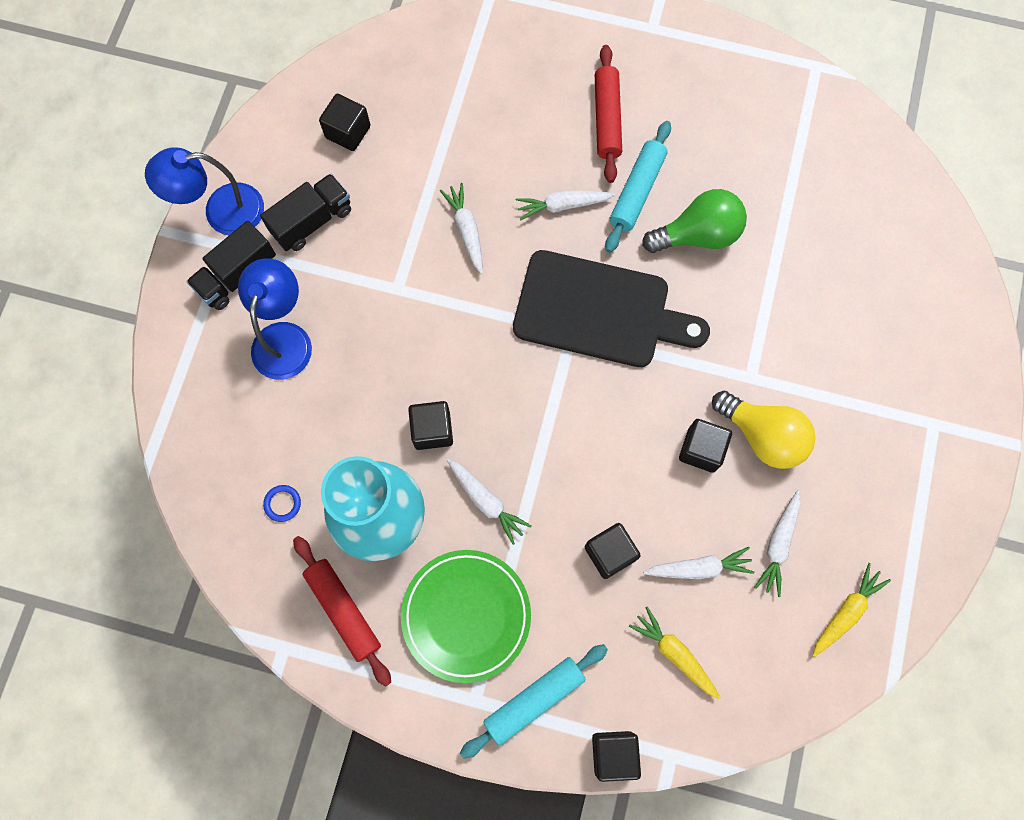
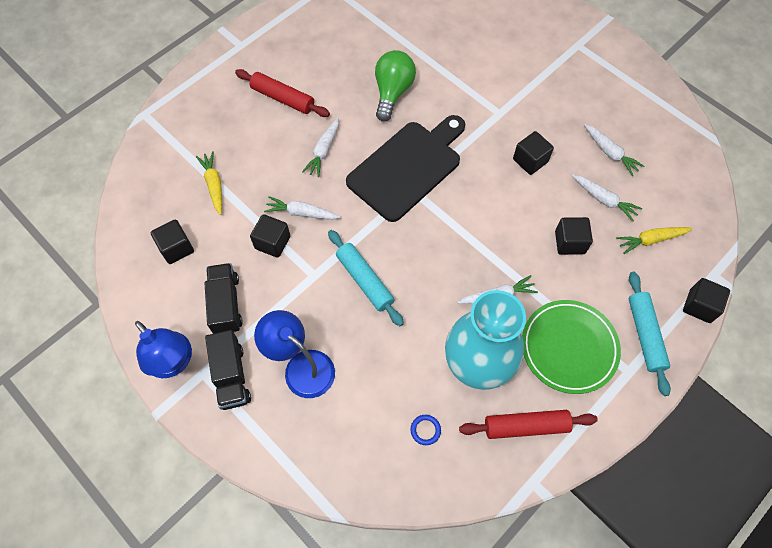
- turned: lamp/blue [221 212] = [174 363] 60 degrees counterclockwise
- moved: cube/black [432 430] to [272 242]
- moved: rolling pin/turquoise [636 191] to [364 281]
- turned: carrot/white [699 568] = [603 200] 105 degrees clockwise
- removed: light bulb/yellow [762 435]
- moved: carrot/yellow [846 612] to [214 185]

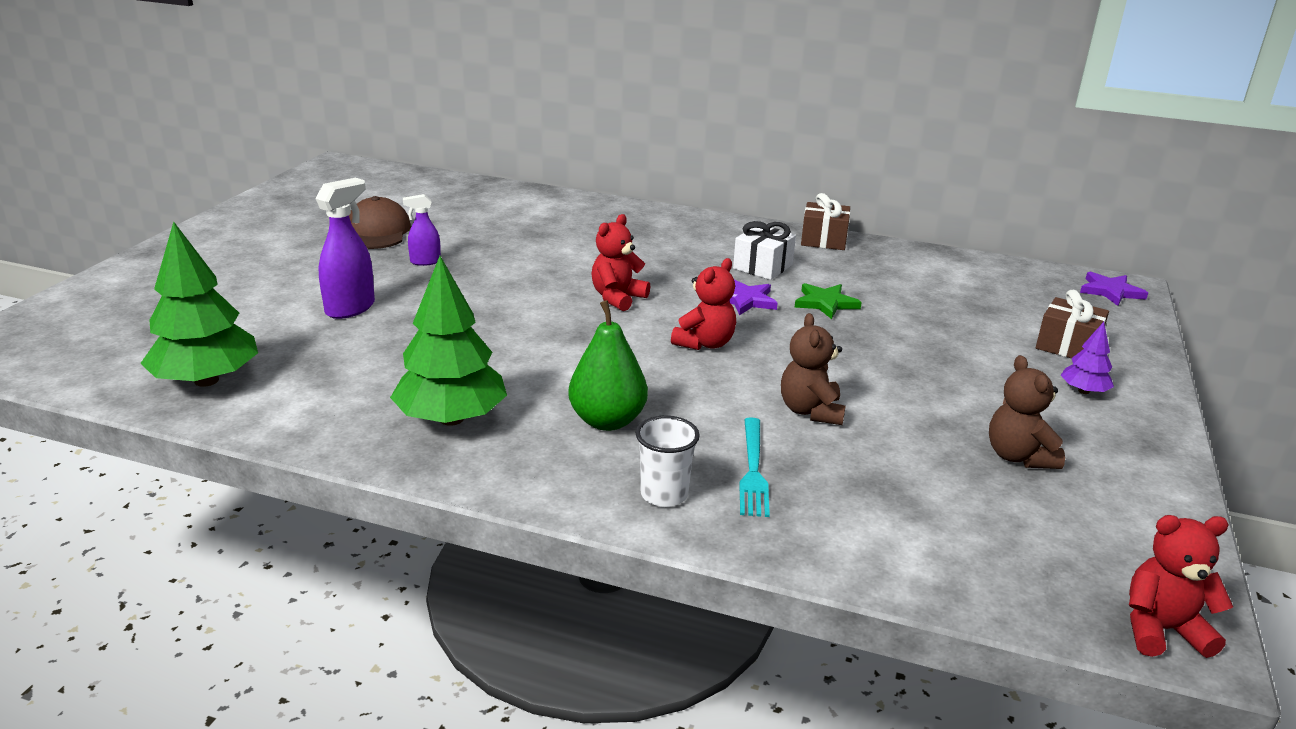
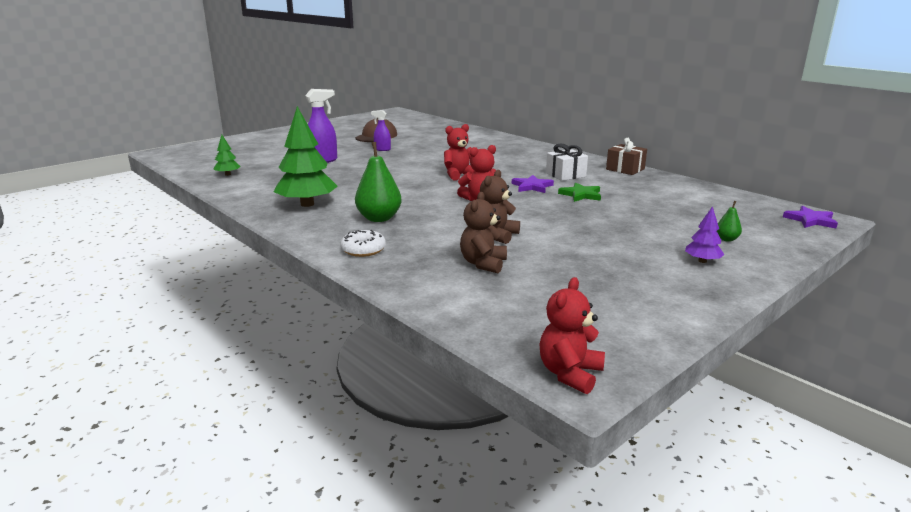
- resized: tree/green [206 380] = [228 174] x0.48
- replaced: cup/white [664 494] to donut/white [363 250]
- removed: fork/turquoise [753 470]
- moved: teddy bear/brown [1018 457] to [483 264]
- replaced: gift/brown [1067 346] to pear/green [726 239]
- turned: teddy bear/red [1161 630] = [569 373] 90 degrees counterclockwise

==

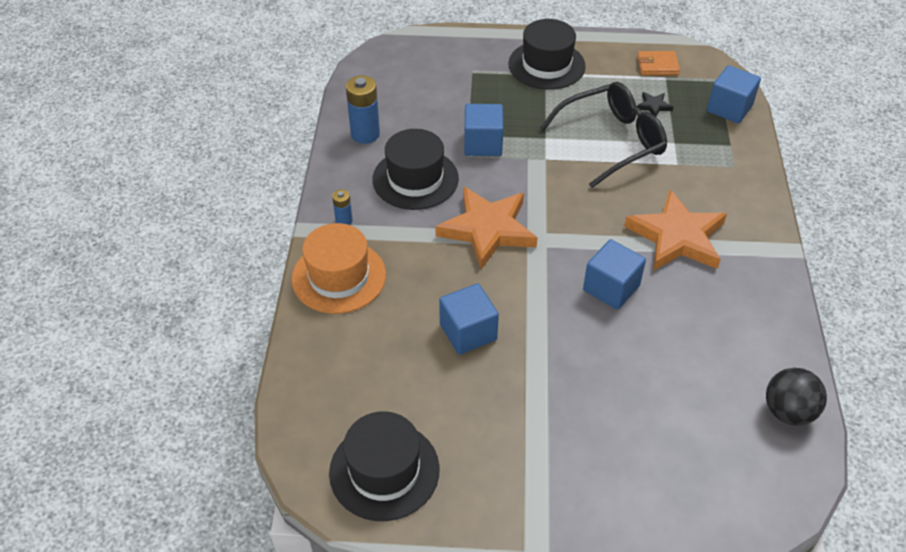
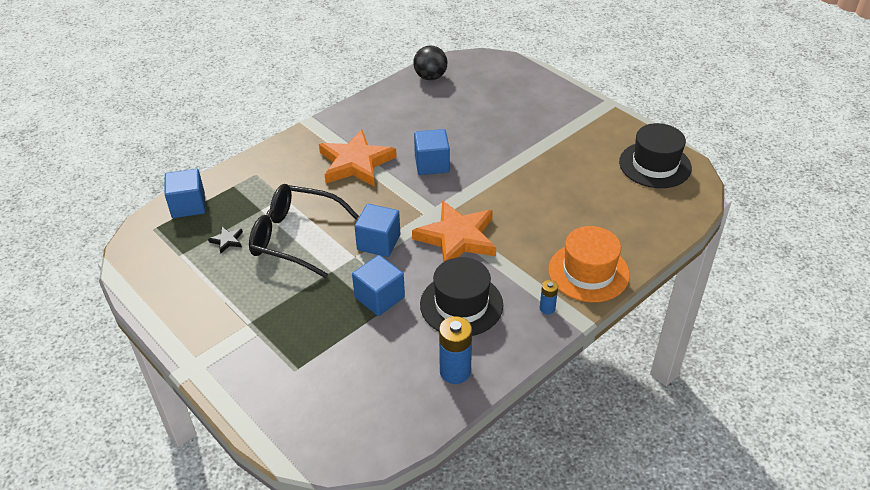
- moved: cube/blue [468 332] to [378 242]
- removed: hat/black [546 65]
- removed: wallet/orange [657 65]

--

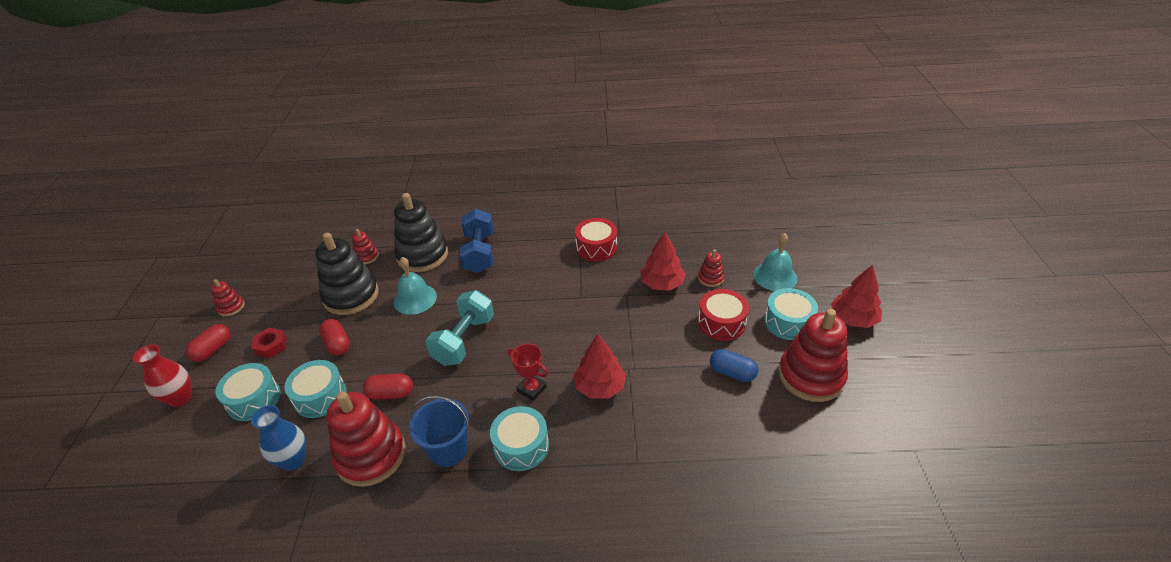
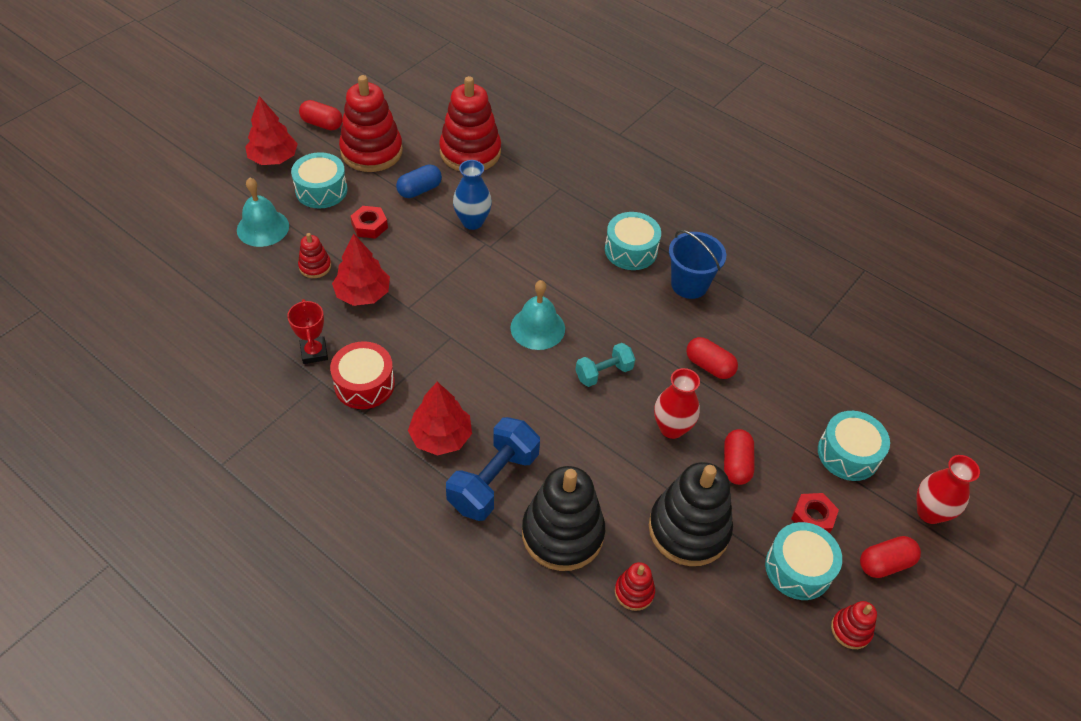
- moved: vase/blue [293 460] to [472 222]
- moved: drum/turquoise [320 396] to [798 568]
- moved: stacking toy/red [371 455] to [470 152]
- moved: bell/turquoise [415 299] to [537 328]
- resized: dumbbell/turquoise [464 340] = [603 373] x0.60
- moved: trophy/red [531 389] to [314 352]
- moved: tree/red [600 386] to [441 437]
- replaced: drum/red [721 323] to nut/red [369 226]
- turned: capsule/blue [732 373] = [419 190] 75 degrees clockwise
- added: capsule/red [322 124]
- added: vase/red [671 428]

### TASK TO COMPLETE
Please reproduce the lines from the line with "- turned: lamp/blue" to the line with "- removed: light bulb/yellow [762 435]", both ends included, exactly as they appear above.

### REPLY
- turned: lamp/blue [221 212] = [174 363] 60 degrees counterclockwise
- moved: cube/black [432 430] to [272 242]
- moved: rolling pin/turquoise [636 191] to [364 281]
- turned: carrot/white [699 568] = [603 200] 105 degrees clockwise
- removed: light bulb/yellow [762 435]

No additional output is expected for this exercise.